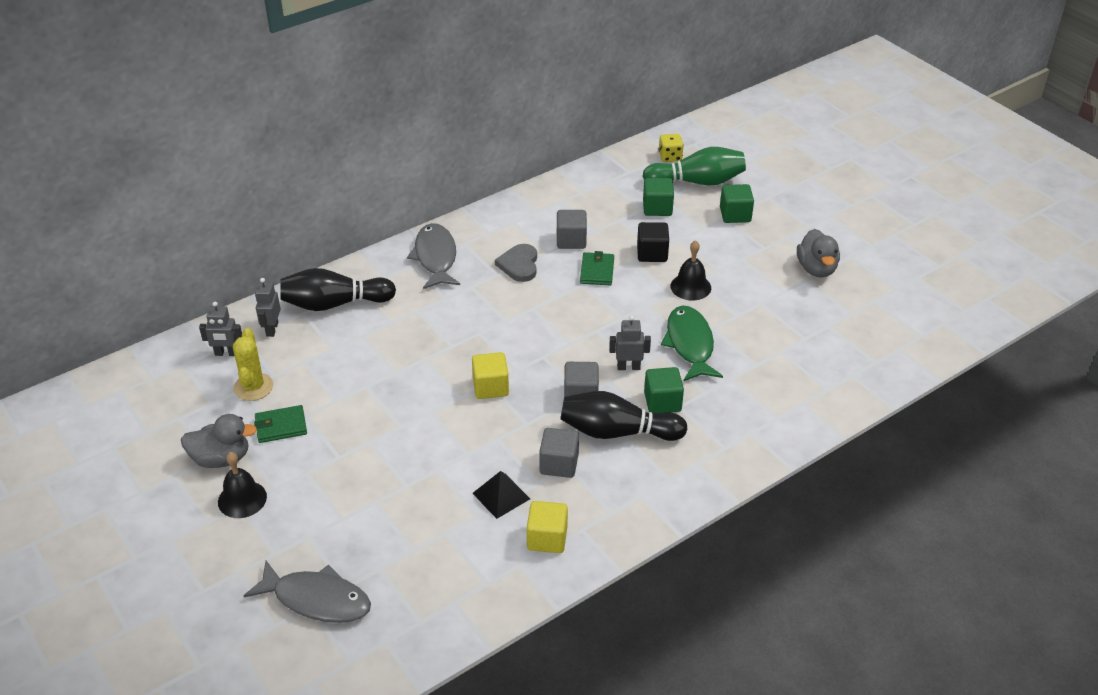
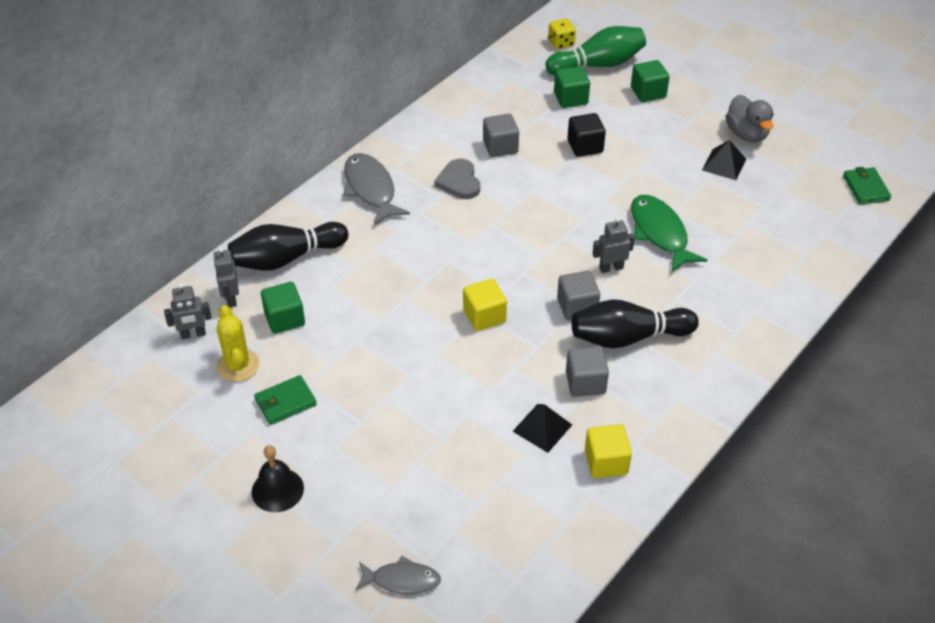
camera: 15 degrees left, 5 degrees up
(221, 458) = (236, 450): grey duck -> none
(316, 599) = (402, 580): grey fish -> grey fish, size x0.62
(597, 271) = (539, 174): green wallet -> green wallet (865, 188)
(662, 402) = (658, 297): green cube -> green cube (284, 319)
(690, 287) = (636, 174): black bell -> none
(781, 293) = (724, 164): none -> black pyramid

· · · · · · ·

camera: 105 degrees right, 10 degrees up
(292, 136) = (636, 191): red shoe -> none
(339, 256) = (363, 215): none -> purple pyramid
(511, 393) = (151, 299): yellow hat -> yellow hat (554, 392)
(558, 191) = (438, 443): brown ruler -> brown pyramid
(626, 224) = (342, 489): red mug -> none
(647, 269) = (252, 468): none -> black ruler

· · · · · · ·

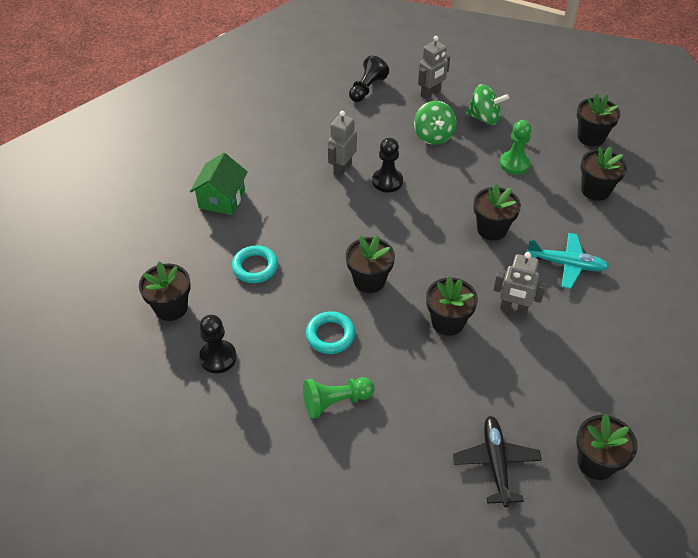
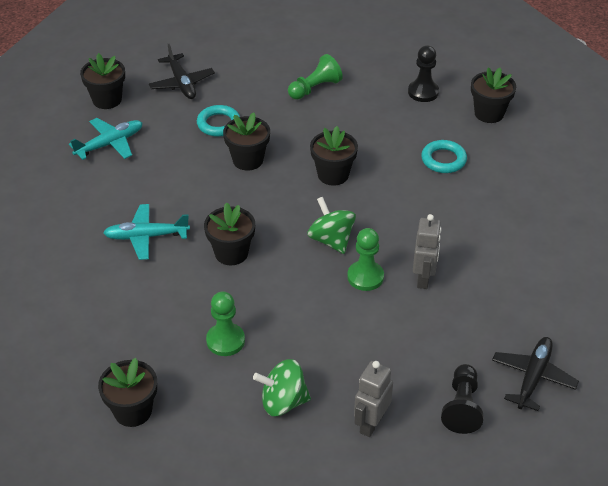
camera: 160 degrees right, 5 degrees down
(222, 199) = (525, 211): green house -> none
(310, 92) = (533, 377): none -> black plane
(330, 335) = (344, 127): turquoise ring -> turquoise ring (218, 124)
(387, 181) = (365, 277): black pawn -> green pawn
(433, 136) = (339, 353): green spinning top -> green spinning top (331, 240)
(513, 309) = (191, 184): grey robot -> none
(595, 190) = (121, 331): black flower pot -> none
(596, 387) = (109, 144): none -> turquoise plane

· · · · · · ·

→ WORK REQUEST:
Look above for the line with "camera: 15 degrees left, 5 degrees up" and the line with "(781, 293) = (724, 164): none"; transcribe both and all lines in between, exactly, and nothing else.

→ SOLUTION FOR THIS TASK:
camera: 15 degrees left, 5 degrees up
(221, 458) = (236, 450): grey duck -> none
(316, 599) = (402, 580): grey fish -> grey fish, size x0.62
(597, 271) = (539, 174): green wallet -> green wallet (865, 188)
(662, 402) = (658, 297): green cube -> green cube (284, 319)
(690, 287) = (636, 174): black bell -> none
(781, 293) = (724, 164): none -> black pyramid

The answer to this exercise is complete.